**INFORMATION PROVIDED**
--- START ---

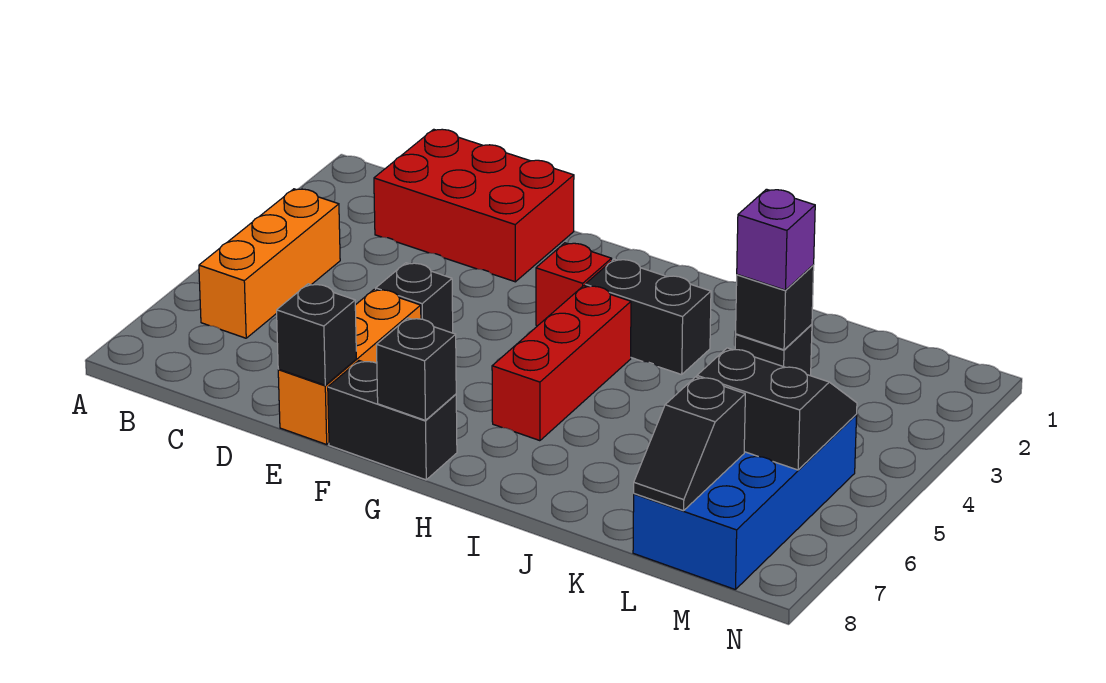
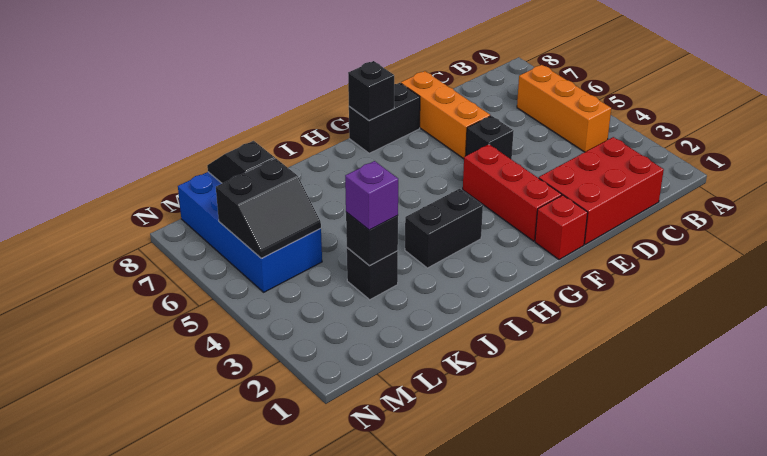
black brick E8 level 2 -> none
red brick G3 level 1 -> red brick F1 level 1
red brick H4:H6 level 1 -> red brick F2:F4 level 1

--- END ---

Transcribe the listing in full and omit the pictures.

**TASK ANSWER**
black brick E8 level 2 -> none
red brick G3 level 1 -> red brick F1 level 1
red brick H4:H6 level 1 -> red brick F2:F4 level 1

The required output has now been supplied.